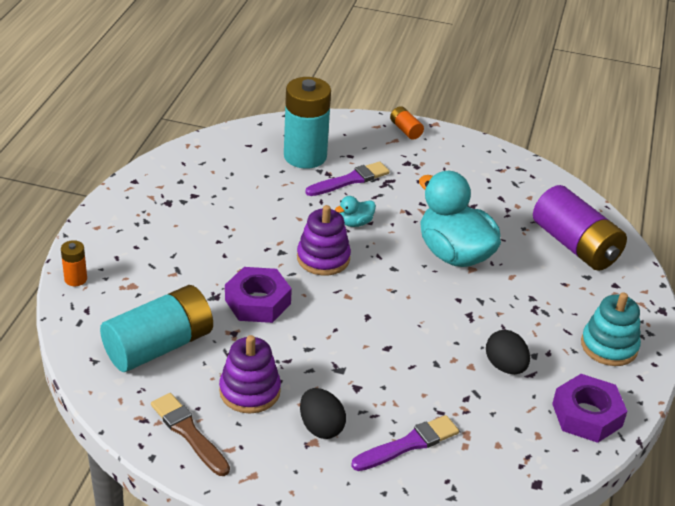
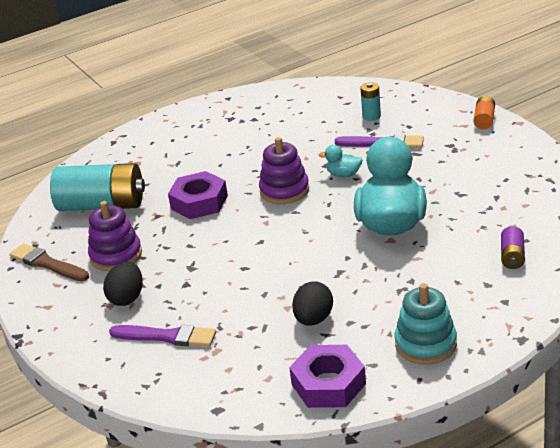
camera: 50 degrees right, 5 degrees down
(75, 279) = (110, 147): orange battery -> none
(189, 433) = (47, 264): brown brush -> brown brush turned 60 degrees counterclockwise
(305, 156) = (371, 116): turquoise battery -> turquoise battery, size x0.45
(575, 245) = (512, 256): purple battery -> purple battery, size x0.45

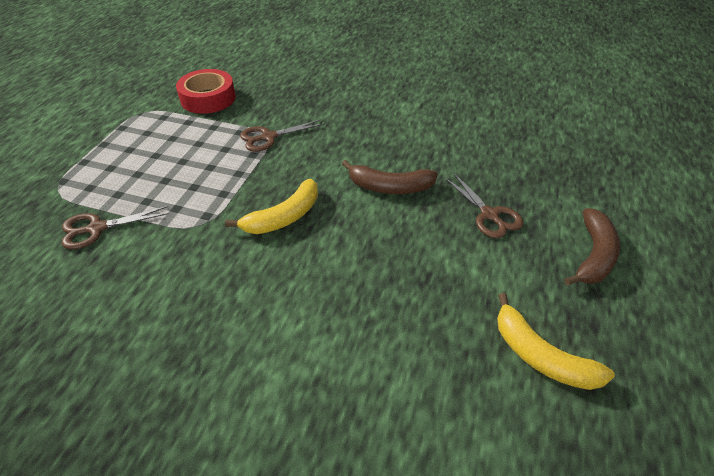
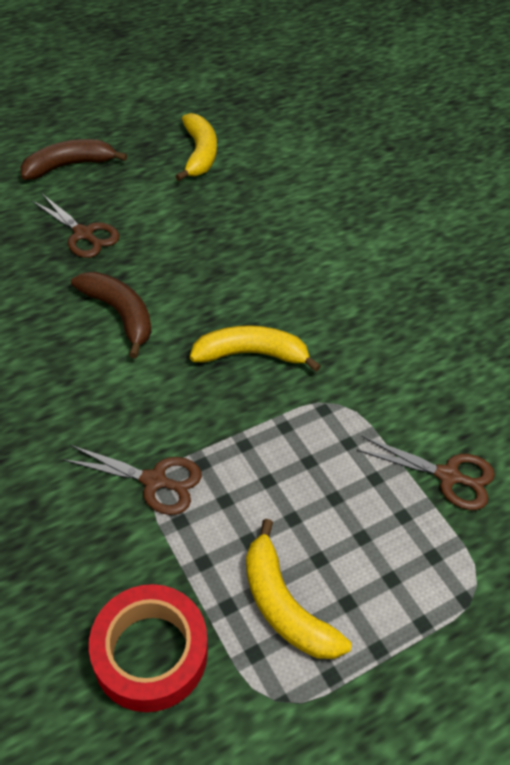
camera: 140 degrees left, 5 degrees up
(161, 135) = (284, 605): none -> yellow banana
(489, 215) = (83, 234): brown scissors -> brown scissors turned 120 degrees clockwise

--*--

→ Task
Your output should be the lines from the one with "(575, 245) = (512, 256): purple" through the end of the listing, copied exactly and with the pictures left out.

→ Answer space
(575, 245) = (512, 256): purple battery -> purple battery, size x0.45

camera: 140 degrees left, 5 degrees up
(161, 135) = (284, 605): none -> yellow banana
(489, 215) = (83, 234): brown scissors -> brown scissors turned 120 degrees clockwise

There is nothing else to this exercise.